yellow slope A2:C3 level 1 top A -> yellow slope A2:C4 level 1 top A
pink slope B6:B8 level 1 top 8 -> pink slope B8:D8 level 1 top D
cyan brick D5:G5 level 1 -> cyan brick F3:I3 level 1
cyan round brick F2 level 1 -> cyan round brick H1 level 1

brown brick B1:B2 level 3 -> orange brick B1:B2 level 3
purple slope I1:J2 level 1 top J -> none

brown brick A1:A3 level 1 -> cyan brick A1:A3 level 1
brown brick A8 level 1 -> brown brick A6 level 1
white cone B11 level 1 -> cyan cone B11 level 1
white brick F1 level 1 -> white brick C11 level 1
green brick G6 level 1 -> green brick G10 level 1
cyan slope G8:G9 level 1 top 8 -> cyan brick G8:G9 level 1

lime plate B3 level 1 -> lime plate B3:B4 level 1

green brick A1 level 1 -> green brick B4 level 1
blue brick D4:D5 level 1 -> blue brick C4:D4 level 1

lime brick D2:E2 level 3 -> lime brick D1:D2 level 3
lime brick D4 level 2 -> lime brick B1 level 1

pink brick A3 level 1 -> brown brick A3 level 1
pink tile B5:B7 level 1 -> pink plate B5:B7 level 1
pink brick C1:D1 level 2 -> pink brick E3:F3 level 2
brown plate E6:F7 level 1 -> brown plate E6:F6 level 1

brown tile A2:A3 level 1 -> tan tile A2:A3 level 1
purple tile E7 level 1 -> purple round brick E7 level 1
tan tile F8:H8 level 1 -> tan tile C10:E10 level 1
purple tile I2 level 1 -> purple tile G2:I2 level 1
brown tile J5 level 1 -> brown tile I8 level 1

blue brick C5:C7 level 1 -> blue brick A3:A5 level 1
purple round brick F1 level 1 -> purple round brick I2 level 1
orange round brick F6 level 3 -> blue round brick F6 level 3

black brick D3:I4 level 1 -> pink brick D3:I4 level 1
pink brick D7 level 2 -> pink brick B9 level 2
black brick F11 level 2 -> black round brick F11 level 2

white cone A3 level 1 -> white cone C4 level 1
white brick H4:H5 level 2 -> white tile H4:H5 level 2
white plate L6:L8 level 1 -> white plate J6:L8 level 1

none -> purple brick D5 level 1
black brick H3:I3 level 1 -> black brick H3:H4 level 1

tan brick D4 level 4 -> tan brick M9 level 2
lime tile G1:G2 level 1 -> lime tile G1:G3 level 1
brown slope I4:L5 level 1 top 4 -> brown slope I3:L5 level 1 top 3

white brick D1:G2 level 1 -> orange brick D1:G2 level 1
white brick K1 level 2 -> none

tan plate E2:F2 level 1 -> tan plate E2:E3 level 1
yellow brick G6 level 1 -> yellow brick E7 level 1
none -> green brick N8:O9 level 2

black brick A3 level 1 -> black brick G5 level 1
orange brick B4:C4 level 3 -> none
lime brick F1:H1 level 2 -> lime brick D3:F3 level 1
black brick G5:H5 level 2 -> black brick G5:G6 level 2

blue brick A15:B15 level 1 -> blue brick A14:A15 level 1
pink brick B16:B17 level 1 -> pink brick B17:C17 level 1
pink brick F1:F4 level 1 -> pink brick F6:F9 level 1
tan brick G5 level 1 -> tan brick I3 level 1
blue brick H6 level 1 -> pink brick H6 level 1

■ **WORK REQUEST**
Filtering the entries above by the word "cyan", copy each line that matches.

■ **ANSWER AREA**
cyan brick D5:G5 level 1 -> cyan brick F3:I3 level 1
cyan round brick F2 level 1 -> cyan round brick H1 level 1
brown brick A1:A3 level 1 -> cyan brick A1:A3 level 1
white cone B11 level 1 -> cyan cone B11 level 1
cyan slope G8:G9 level 1 top 8 -> cyan brick G8:G9 level 1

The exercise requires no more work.